[Exercise details]
Below is a listing; restate from it, character for character, the lines beginning at the line holding "TR3: NMOS SI2302" and ending at the line holding "D3: diode 1N914", both included.

[Entries shown]
'''

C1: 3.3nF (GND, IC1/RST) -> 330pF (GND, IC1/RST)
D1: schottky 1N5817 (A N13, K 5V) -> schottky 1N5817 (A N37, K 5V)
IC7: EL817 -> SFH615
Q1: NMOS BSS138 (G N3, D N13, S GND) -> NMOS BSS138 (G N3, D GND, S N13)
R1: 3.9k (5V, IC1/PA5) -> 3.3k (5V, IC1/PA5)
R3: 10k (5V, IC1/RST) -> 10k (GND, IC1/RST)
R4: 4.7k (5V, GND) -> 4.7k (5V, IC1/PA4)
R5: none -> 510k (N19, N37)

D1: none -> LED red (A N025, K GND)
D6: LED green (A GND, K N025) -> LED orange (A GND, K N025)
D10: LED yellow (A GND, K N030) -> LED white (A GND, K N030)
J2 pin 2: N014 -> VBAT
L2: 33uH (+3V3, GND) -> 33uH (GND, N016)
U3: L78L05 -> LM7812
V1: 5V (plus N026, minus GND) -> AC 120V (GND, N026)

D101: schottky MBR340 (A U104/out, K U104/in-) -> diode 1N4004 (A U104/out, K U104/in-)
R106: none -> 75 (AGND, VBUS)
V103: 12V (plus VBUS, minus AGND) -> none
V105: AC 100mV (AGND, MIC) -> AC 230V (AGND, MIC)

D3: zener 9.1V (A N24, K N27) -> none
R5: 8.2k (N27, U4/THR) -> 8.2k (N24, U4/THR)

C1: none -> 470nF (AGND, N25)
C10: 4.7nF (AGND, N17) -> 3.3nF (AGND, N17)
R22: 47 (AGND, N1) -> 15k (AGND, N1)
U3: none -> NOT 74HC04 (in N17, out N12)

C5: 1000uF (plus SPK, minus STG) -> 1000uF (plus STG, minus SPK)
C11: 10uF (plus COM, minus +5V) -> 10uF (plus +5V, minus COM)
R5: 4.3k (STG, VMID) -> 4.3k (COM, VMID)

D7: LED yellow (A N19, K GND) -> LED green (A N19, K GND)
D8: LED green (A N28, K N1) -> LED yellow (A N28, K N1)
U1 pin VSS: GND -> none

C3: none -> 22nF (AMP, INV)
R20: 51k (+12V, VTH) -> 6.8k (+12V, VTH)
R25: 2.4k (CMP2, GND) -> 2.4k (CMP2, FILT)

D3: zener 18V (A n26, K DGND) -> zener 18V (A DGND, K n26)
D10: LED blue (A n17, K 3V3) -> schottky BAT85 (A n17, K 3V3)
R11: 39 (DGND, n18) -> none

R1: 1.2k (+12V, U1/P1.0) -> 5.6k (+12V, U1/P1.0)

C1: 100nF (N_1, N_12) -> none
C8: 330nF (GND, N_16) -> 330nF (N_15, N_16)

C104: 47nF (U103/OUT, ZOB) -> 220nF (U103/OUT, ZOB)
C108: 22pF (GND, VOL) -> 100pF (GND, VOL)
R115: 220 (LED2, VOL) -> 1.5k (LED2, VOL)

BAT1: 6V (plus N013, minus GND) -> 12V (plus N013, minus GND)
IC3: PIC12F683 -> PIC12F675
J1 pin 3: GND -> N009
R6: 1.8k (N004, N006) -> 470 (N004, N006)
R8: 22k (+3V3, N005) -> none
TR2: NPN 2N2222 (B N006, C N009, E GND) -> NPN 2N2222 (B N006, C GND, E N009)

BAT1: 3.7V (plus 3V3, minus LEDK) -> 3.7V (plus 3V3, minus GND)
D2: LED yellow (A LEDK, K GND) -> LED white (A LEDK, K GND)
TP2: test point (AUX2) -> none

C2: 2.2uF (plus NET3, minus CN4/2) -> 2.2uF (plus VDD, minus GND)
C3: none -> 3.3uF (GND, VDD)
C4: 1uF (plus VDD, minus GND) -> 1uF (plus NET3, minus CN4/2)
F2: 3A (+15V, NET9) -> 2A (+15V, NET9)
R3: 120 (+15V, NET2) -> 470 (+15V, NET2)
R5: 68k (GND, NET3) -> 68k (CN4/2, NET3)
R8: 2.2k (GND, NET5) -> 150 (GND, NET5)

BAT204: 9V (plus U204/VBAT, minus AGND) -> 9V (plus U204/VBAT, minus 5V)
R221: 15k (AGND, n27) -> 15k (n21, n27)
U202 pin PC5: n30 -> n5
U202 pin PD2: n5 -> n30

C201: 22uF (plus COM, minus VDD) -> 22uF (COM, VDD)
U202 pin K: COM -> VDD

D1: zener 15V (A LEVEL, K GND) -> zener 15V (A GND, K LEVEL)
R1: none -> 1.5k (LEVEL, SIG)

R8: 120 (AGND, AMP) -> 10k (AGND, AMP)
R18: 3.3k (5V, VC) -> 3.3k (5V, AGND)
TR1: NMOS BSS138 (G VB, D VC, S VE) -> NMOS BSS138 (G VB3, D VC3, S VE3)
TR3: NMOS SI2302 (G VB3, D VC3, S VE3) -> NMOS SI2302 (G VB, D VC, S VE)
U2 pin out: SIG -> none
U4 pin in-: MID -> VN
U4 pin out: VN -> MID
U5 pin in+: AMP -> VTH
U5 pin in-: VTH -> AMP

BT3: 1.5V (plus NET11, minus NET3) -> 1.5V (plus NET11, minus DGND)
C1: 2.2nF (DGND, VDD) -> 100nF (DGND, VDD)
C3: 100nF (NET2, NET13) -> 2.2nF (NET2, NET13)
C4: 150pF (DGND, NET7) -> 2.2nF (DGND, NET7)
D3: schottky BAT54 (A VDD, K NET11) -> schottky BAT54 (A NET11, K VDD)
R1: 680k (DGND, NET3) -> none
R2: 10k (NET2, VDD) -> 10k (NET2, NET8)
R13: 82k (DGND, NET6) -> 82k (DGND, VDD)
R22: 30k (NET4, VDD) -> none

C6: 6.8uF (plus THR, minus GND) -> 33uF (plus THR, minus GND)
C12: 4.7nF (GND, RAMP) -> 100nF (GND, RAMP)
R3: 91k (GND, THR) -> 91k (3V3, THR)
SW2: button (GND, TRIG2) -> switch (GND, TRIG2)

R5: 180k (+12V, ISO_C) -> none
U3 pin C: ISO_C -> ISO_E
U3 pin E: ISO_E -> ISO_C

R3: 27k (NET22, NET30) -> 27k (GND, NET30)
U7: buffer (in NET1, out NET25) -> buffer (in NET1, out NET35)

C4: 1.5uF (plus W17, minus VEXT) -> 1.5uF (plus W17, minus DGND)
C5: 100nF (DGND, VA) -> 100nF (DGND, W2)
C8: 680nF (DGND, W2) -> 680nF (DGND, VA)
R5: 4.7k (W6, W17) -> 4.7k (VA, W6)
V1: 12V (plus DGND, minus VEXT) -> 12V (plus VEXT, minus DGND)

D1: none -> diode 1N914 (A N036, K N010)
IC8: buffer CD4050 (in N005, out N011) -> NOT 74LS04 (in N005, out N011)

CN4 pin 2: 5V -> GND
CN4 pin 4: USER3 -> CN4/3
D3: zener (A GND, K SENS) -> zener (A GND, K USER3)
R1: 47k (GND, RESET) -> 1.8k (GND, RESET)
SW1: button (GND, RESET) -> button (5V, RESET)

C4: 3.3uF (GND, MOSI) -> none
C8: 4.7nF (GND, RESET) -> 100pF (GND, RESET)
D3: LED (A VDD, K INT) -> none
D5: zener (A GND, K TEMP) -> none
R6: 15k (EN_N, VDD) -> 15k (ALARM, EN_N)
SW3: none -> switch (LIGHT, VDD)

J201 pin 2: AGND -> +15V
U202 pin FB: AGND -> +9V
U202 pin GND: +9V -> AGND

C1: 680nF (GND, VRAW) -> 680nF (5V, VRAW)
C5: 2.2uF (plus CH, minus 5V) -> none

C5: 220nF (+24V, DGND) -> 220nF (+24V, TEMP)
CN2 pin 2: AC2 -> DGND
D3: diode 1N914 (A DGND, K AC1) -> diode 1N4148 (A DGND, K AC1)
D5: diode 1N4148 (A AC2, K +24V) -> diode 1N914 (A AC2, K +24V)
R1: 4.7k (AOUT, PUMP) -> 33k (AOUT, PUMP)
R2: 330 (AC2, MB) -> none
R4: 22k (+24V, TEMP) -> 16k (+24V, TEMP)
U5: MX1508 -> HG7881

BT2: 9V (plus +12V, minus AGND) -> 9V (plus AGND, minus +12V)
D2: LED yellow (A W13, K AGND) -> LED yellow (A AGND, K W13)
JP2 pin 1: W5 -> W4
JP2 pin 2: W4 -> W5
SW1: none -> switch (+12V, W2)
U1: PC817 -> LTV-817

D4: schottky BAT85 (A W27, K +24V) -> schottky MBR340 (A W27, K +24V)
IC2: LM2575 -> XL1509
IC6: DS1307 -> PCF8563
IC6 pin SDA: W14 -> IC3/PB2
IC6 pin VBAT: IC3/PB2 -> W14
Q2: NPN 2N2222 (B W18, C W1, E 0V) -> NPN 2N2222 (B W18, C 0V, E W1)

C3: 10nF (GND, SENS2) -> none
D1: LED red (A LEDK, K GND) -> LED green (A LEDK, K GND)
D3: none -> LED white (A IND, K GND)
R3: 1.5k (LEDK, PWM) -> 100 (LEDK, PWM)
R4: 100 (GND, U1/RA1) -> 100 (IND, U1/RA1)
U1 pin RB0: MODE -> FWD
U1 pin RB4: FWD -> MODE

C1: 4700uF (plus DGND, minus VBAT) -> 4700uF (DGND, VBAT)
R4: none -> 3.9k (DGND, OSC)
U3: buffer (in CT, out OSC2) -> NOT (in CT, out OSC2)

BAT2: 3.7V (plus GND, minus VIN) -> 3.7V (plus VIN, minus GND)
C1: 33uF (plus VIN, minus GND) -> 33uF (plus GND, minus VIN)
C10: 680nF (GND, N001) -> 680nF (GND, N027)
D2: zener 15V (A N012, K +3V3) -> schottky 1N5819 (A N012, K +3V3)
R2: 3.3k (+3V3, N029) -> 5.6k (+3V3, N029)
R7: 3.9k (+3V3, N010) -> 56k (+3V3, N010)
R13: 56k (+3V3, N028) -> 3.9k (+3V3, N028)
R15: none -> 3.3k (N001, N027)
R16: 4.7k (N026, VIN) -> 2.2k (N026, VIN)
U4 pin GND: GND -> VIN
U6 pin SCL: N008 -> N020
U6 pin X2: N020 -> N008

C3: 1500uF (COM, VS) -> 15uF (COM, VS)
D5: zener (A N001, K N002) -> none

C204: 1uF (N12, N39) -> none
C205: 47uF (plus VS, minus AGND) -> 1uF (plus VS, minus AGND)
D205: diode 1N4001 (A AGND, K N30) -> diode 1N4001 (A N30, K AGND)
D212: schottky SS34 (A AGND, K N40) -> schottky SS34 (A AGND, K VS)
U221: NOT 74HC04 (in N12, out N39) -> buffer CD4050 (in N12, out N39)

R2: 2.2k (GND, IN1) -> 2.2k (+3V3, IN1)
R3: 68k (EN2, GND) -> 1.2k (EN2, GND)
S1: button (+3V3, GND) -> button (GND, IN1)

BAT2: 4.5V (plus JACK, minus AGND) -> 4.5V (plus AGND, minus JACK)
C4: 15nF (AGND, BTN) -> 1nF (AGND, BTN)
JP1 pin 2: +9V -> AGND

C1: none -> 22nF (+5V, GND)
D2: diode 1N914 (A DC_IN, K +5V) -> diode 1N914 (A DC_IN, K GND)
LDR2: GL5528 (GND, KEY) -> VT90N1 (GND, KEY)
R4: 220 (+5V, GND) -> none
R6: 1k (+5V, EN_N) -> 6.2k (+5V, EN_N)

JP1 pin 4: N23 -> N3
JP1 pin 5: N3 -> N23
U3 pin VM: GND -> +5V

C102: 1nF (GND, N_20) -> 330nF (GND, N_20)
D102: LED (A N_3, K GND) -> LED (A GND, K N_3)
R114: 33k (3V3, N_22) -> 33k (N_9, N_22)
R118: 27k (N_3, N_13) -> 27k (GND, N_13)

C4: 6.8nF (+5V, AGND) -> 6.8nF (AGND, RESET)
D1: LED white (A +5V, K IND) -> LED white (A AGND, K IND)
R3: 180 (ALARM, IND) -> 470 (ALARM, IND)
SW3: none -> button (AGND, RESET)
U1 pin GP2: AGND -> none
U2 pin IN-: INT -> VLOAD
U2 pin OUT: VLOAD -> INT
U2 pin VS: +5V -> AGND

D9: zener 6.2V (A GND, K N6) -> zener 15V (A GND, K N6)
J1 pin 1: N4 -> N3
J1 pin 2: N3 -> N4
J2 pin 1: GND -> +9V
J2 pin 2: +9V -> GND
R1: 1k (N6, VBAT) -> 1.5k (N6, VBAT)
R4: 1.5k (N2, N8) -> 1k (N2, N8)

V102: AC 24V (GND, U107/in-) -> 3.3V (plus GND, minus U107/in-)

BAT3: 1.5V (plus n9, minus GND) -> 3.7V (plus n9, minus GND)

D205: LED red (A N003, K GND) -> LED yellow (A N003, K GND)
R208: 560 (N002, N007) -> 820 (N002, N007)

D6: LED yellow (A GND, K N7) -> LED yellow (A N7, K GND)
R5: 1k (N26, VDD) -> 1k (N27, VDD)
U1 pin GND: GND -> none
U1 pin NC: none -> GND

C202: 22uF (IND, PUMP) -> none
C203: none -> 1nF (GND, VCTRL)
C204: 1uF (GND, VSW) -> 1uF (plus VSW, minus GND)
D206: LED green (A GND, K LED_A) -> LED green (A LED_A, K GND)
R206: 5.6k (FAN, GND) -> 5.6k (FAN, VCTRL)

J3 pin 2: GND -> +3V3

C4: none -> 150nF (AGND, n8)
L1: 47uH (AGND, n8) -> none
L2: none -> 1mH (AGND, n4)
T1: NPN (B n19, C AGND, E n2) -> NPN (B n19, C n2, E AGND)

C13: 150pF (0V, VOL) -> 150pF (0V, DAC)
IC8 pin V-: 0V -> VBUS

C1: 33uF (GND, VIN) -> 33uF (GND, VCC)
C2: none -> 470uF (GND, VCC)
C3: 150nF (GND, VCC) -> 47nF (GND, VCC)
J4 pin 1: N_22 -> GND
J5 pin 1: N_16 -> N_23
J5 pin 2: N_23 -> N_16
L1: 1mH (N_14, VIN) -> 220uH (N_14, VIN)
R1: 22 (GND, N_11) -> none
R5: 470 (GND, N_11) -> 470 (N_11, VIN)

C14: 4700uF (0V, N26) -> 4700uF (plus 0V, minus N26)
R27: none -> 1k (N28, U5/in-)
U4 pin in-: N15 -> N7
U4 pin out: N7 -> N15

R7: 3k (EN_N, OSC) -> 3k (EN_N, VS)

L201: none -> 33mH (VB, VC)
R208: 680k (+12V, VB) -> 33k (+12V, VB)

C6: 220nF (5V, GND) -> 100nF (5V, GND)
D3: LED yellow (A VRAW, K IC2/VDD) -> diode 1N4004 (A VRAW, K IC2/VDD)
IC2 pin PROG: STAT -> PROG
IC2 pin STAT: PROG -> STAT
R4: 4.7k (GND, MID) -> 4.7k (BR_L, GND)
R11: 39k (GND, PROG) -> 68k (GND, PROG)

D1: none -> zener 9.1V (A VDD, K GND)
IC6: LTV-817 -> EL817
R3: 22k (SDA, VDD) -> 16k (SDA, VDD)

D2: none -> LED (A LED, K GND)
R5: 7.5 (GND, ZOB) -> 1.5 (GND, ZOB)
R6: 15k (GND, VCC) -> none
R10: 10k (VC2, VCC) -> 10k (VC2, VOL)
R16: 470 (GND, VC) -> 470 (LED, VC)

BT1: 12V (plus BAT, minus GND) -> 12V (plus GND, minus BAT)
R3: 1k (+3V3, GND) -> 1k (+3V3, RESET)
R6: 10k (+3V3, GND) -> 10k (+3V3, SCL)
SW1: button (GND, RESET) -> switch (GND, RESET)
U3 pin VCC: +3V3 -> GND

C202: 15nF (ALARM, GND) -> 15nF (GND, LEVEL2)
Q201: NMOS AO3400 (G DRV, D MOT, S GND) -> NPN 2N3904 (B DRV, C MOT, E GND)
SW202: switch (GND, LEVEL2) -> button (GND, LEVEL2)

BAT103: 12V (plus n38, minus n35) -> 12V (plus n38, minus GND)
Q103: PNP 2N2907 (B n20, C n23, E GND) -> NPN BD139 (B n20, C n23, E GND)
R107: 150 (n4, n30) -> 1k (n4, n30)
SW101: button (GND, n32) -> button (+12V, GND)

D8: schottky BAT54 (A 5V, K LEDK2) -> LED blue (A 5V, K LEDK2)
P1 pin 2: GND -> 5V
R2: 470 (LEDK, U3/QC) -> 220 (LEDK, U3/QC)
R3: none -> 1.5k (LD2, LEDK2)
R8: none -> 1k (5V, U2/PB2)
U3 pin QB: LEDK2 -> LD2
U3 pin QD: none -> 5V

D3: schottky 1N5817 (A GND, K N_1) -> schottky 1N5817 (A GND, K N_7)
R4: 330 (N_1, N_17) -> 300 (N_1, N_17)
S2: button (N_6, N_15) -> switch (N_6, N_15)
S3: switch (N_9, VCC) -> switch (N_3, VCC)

'''

[Worked solution]
TR3: NMOS SI2302 (G VB3, D VC3, S VE3) -> NMOS SI2302 (G VB, D VC, S VE)
U2 pin out: SIG -> none
U4 pin in-: MID -> VN
U4 pin out: VN -> MID
U5 pin in+: AMP -> VTH
U5 pin in-: VTH -> AMP

BT3: 1.5V (plus NET11, minus NET3) -> 1.5V (plus NET11, minus DGND)
C1: 2.2nF (DGND, VDD) -> 100nF (DGND, VDD)
C3: 100nF (NET2, NET13) -> 2.2nF (NET2, NET13)
C4: 150pF (DGND, NET7) -> 2.2nF (DGND, NET7)
D3: schottky BAT54 (A VDD, K NET11) -> schottky BAT54 (A NET11, K VDD)
R1: 680k (DGND, NET3) -> none
R2: 10k (NET2, VDD) -> 10k (NET2, NET8)
R13: 82k (DGND, NET6) -> 82k (DGND, VDD)
R22: 30k (NET4, VDD) -> none

C6: 6.8uF (plus THR, minus GND) -> 33uF (plus THR, minus GND)
C12: 4.7nF (GND, RAMP) -> 100nF (GND, RAMP)
R3: 91k (GND, THR) -> 91k (3V3, THR)
SW2: button (GND, TRIG2) -> switch (GND, TRIG2)

R5: 180k (+12V, ISO_C) -> none
U3 pin C: ISO_C -> ISO_E
U3 pin E: ISO_E -> ISO_C

R3: 27k (NET22, NET30) -> 27k (GND, NET30)
U7: buffer (in NET1, out NET25) -> buffer (in NET1, out NET35)

C4: 1.5uF (plus W17, minus VEXT) -> 1.5uF (plus W17, minus DGND)
C5: 100nF (DGND, VA) -> 100nF (DGND, W2)
C8: 680nF (DGND, W2) -> 680nF (DGND, VA)
R5: 4.7k (W6, W17) -> 4.7k (VA, W6)
V1: 12V (plus DGND, minus VEXT) -> 12V (plus VEXT, minus DGND)

D1: none -> diode 1N914 (A N036, K N010)
IC8: buffer CD4050 (in N005, out N011) -> NOT 74LS04 (in N005, out N011)

CN4 pin 2: 5V -> GND
CN4 pin 4: USER3 -> CN4/3
D3: zener (A GND, K SENS) -> zener (A GND, K USER3)
R1: 47k (GND, RESET) -> 1.8k (GND, RESET)
SW1: button (GND, RESET) -> button (5V, RESET)

C4: 3.3uF (GND, MOSI) -> none
C8: 4.7nF (GND, RESET) -> 100pF (GND, RESET)
D3: LED (A VDD, K INT) -> none
D5: zener (A GND, K TEMP) -> none
R6: 15k (EN_N, VDD) -> 15k (ALARM, EN_N)
SW3: none -> switch (LIGHT, VDD)

J201 pin 2: AGND -> +15V
U202 pin FB: AGND -> +9V
U202 pin GND: +9V -> AGND

C1: 680nF (GND, VRAW) -> 680nF (5V, VRAW)
C5: 2.2uF (plus CH, minus 5V) -> none

C5: 220nF (+24V, DGND) -> 220nF (+24V, TEMP)
CN2 pin 2: AC2 -> DGND
D3: diode 1N914 (A DGND, K AC1) -> diode 1N4148 (A DGND, K AC1)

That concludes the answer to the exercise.